--- START ---

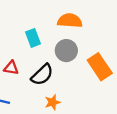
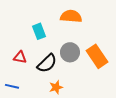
gray circle: (66, 51) -> (70, 52), moved

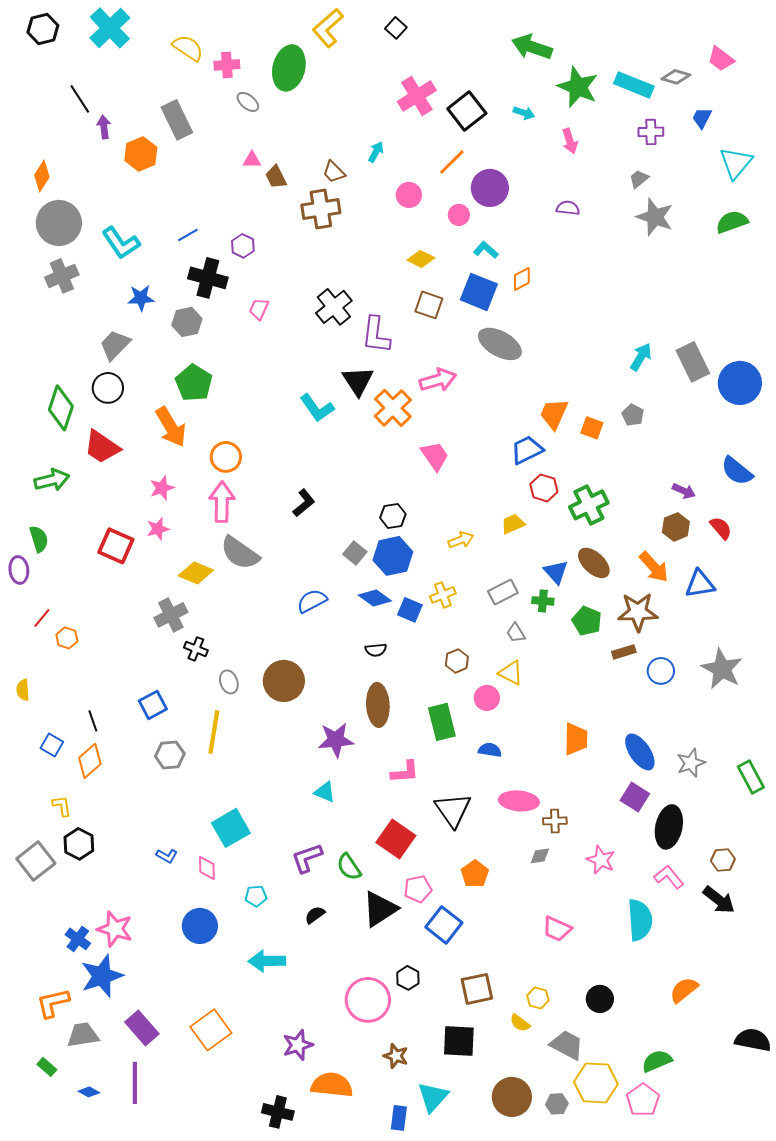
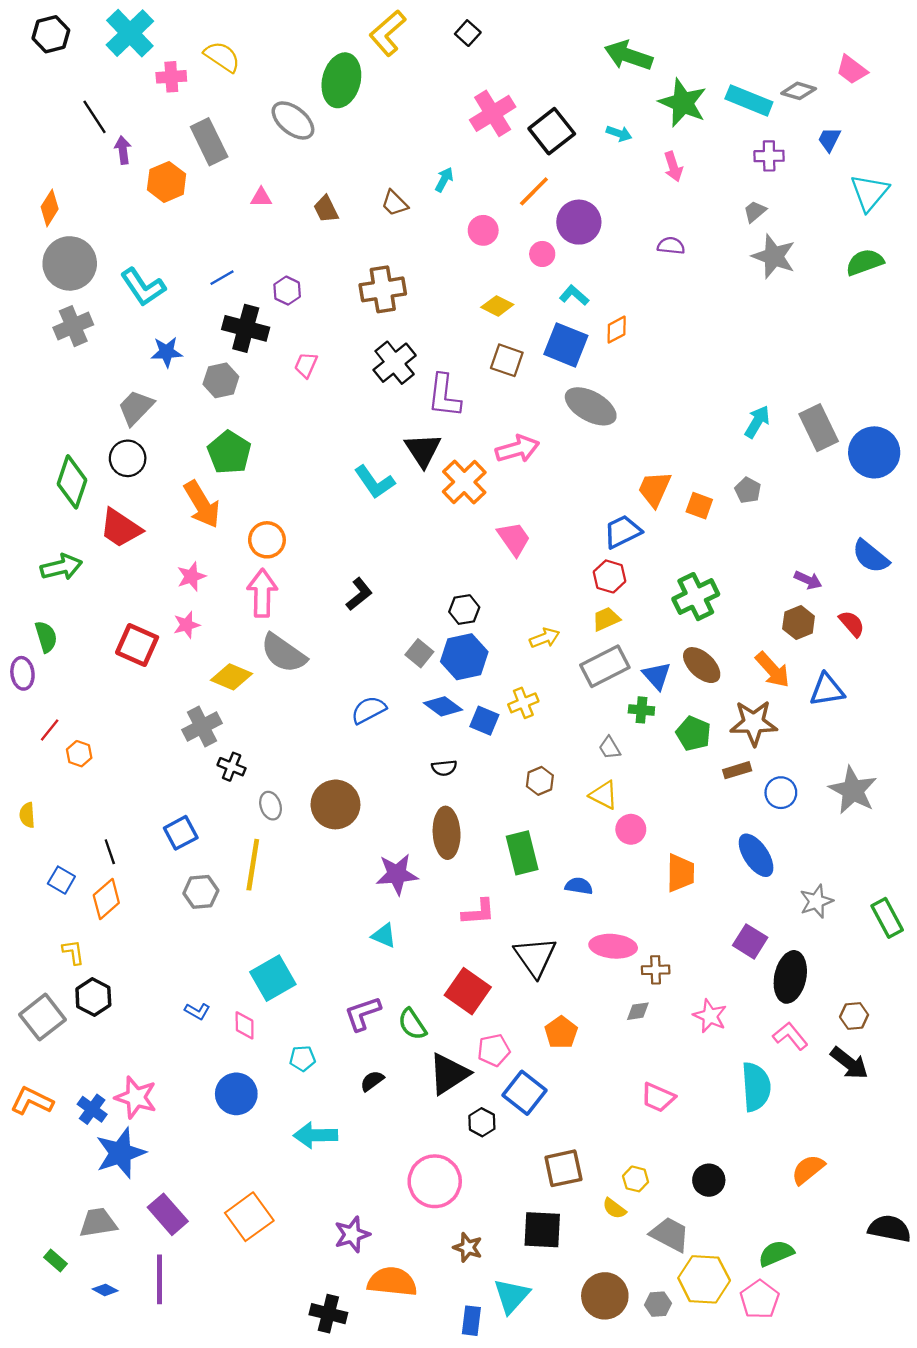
pink cross: (227, 65) -> (171, 77), moved
gray ellipse: (248, 102) -> (293, 120), size x1.6
pink triangle: (252, 160) -> (261, 197), moved
brown cross: (321, 209) -> (383, 289), moved
red hexagon: (544, 488) -> (610, 576), moved
gray rectangle: (503, 592) -> (605, 666), moved, size x1.4
pink circle: (487, 698) -> (631, 829), moved
blue ellipse: (640, 752) -> (756, 855), moved
black hexagon: (408, 978) -> (482, 1122), moved
orange L-shape: (53, 1003) -> (32, 1101), moved, turned 39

--- END ---

ASSIGNMENT:
Please output every record above exactly. Leave the pictures out.

TASK ANSWER:
gray circle: (66, 51) -> (70, 52), moved

pink cross: (227, 65) -> (171, 77), moved
gray ellipse: (248, 102) -> (293, 120), size x1.6
pink triangle: (252, 160) -> (261, 197), moved
brown cross: (321, 209) -> (383, 289), moved
red hexagon: (544, 488) -> (610, 576), moved
gray rectangle: (503, 592) -> (605, 666), moved, size x1.4
pink circle: (487, 698) -> (631, 829), moved
blue ellipse: (640, 752) -> (756, 855), moved
black hexagon: (408, 978) -> (482, 1122), moved
orange L-shape: (53, 1003) -> (32, 1101), moved, turned 39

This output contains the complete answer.